**What the exercise asks:** Of the entries below, return exactly those lines that fall between the one containing "camera: 105 degrees left, 5 degrees up" and the one containing "(665, 93) = (149, 241): pink", the two end lines included.

Provided entries below:

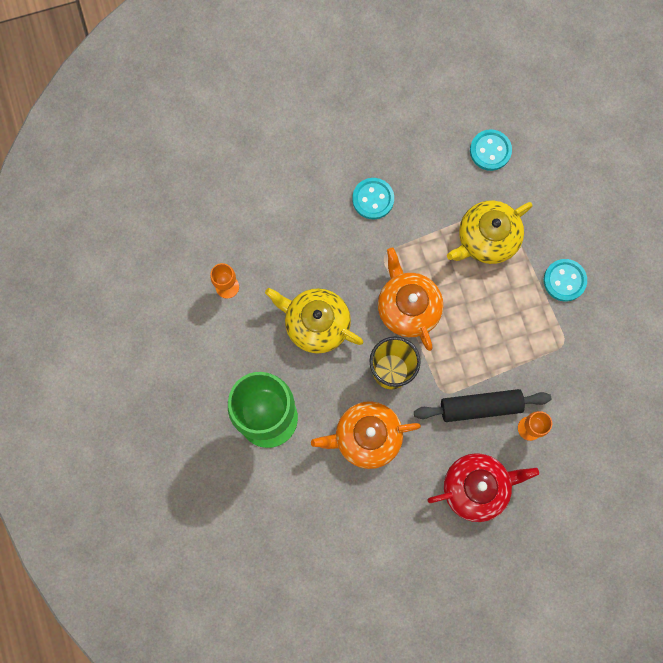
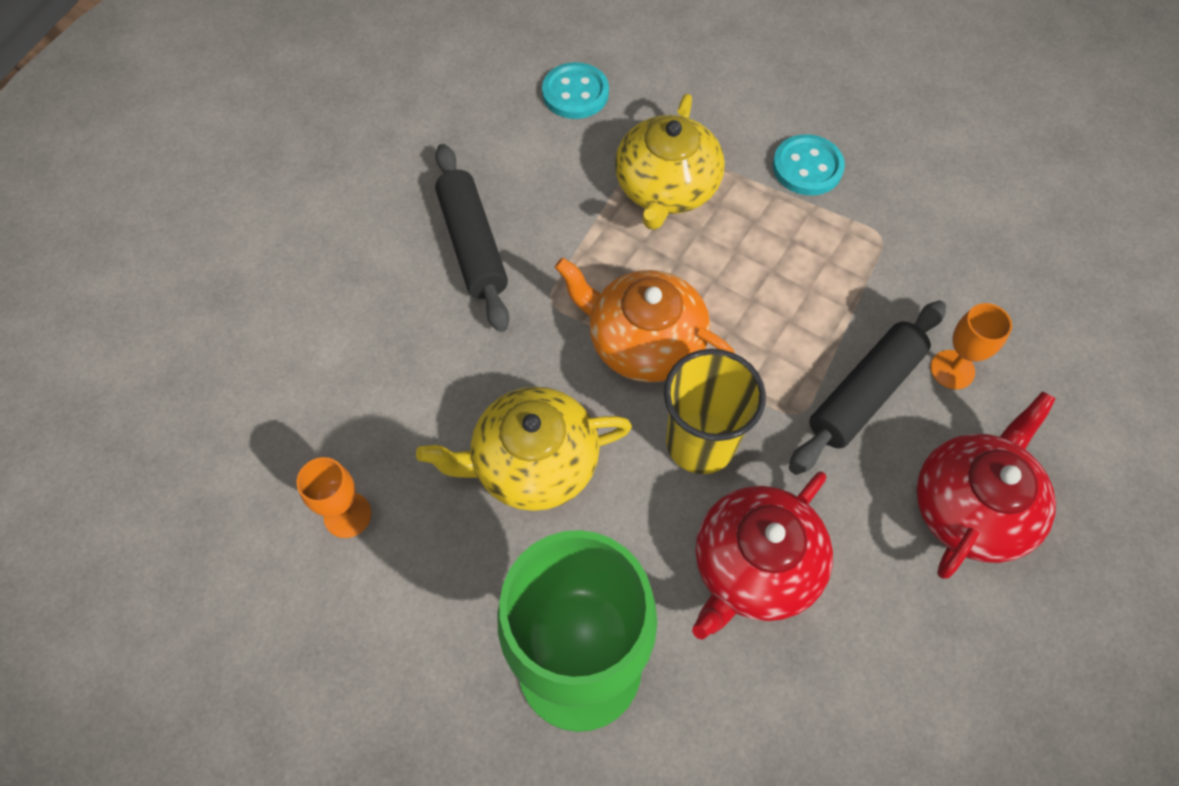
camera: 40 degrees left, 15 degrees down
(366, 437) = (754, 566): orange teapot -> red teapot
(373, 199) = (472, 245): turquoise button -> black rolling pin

End of Provided entries.
Provided entries below:

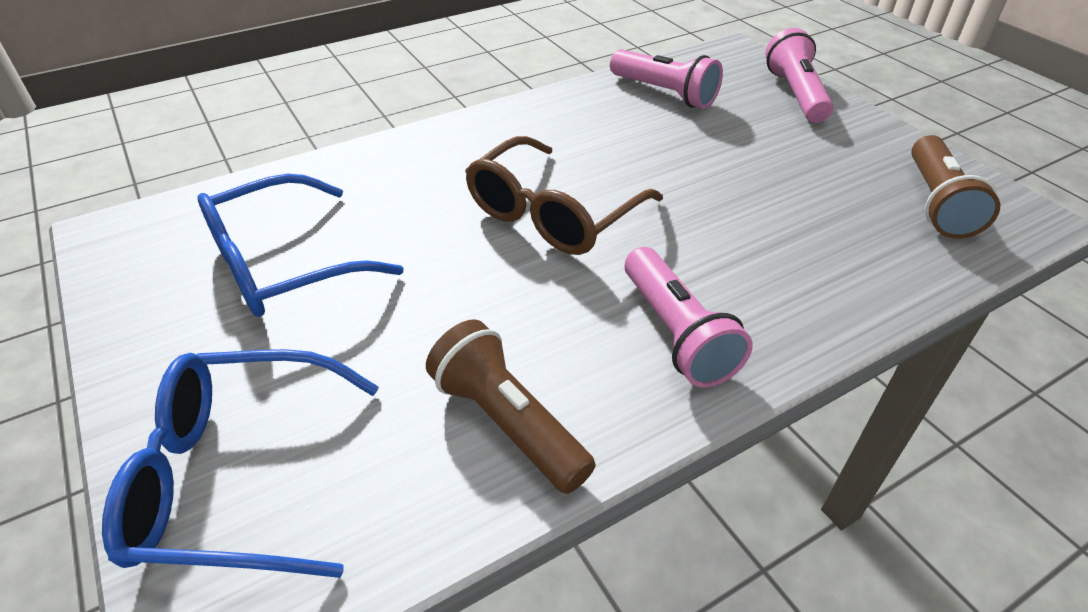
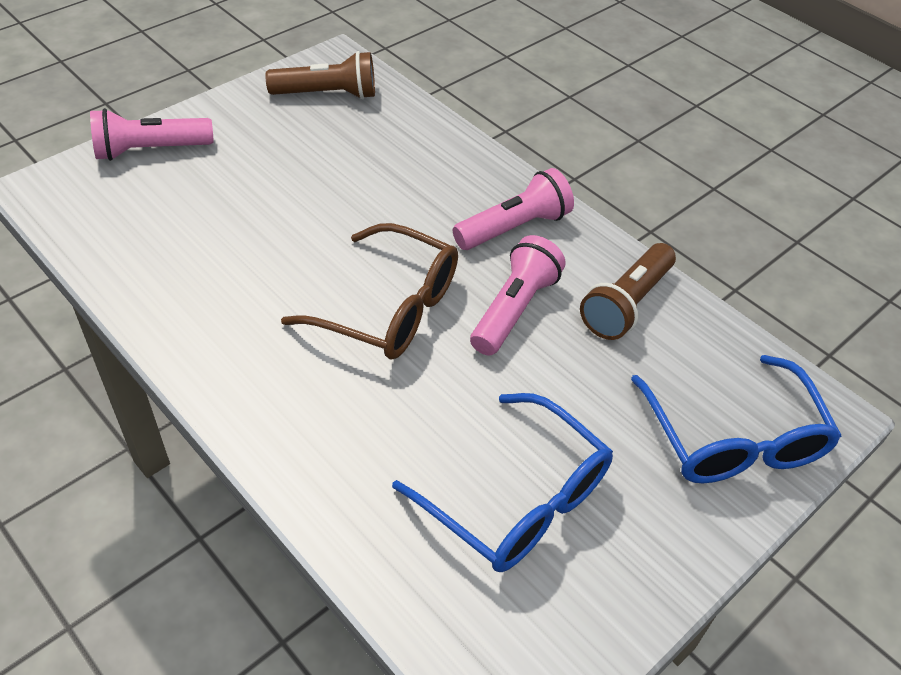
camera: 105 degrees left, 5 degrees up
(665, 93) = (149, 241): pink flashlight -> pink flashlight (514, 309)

End of Provided entries.

**Answer to this problem:**
camera: 105 degrees left, 5 degrees up
(665, 93) = (149, 241): pink flashlight -> pink flashlight (514, 309)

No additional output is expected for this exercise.